**Task description**
Repeat the listing that follows without a single change.

**Data provided**
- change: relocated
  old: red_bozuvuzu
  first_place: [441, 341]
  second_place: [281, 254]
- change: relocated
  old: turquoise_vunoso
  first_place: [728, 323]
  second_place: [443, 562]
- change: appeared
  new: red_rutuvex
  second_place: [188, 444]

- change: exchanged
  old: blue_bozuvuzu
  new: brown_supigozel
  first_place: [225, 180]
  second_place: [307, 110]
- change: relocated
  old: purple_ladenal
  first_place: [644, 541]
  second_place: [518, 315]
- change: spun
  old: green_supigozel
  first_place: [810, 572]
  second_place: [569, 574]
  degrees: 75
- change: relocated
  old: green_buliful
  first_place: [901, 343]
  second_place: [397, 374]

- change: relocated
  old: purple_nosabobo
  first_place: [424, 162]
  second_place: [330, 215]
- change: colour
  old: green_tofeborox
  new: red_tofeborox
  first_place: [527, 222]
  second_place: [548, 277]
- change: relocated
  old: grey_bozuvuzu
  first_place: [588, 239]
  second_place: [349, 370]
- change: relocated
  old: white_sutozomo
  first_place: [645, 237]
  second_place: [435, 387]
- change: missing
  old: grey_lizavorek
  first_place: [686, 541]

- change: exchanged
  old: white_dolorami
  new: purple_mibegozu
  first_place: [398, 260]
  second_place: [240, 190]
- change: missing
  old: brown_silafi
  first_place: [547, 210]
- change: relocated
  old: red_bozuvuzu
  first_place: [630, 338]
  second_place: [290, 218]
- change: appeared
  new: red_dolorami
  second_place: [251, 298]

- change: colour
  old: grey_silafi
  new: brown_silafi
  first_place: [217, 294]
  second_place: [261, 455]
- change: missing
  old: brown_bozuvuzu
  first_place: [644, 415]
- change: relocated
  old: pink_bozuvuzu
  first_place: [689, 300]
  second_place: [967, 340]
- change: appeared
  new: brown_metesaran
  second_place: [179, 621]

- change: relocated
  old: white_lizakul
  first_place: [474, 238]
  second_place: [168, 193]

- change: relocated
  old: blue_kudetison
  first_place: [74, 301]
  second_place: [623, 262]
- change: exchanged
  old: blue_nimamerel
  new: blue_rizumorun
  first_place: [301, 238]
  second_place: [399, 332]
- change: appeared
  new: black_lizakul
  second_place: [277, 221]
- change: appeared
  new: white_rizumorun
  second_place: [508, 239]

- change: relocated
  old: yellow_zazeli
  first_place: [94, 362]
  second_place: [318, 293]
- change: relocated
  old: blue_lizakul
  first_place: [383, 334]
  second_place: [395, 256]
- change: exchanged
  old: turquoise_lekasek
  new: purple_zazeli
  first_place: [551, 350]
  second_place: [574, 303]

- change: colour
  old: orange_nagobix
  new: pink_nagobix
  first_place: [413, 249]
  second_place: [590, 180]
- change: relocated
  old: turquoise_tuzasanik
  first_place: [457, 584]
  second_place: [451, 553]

**Exercise output**
- change: relocated
  old: red_bozuvuzu
  first_place: [441, 341]
  second_place: [281, 254]
- change: relocated
  old: turquoise_vunoso
  first_place: [728, 323]
  second_place: [443, 562]
- change: appeared
  new: red_rutuvex
  second_place: [188, 444]

- change: exchanged
  old: blue_bozuvuzu
  new: brown_supigozel
  first_place: [225, 180]
  second_place: [307, 110]
- change: relocated
  old: purple_ladenal
  first_place: [644, 541]
  second_place: [518, 315]
- change: spun
  old: green_supigozel
  first_place: [810, 572]
  second_place: [569, 574]
  degrees: 75
- change: relocated
  old: green_buliful
  first_place: [901, 343]
  second_place: [397, 374]

- change: relocated
  old: purple_nosabobo
  first_place: [424, 162]
  second_place: [330, 215]
- change: colour
  old: green_tofeborox
  new: red_tofeborox
  first_place: [527, 222]
  second_place: [548, 277]
- change: relocated
  old: grey_bozuvuzu
  first_place: [588, 239]
  second_place: [349, 370]
- change: relocated
  old: white_sutozomo
  first_place: [645, 237]
  second_place: [435, 387]
- change: missing
  old: grey_lizavorek
  first_place: [686, 541]

- change: exchanged
  old: white_dolorami
  new: purple_mibegozu
  first_place: [398, 260]
  second_place: [240, 190]
- change: missing
  old: brown_silafi
  first_place: [547, 210]
- change: relocated
  old: red_bozuvuzu
  first_place: [630, 338]
  second_place: [290, 218]
- change: appeared
  new: red_dolorami
  second_place: [251, 298]

- change: colour
  old: grey_silafi
  new: brown_silafi
  first_place: [217, 294]
  second_place: [261, 455]
- change: missing
  old: brown_bozuvuzu
  first_place: [644, 415]
- change: relocated
  old: pink_bozuvuzu
  first_place: [689, 300]
  second_place: [967, 340]
- change: appeared
  new: brown_metesaran
  second_place: [179, 621]

- change: relocated
  old: white_lizakul
  first_place: [474, 238]
  second_place: [168, 193]

- change: relocated
  old: blue_kudetison
  first_place: [74, 301]
  second_place: [623, 262]
- change: exchanged
  old: blue_nimamerel
  new: blue_rizumorun
  first_place: [301, 238]
  second_place: [399, 332]
- change: appeared
  new: black_lizakul
  second_place: [277, 221]
- change: appeared
  new: white_rizumorun
  second_place: [508, 239]

- change: relocated
  old: yellow_zazeli
  first_place: [94, 362]
  second_place: [318, 293]
- change: relocated
  old: blue_lizakul
  first_place: [383, 334]
  second_place: [395, 256]
- change: exchanged
  old: turquoise_lekasek
  new: purple_zazeli
  first_place: [551, 350]
  second_place: [574, 303]

- change: colour
  old: orange_nagobix
  new: pink_nagobix
  first_place: [413, 249]
  second_place: [590, 180]
- change: relocated
  old: turquoise_tuzasanik
  first_place: [457, 584]
  second_place: [451, 553]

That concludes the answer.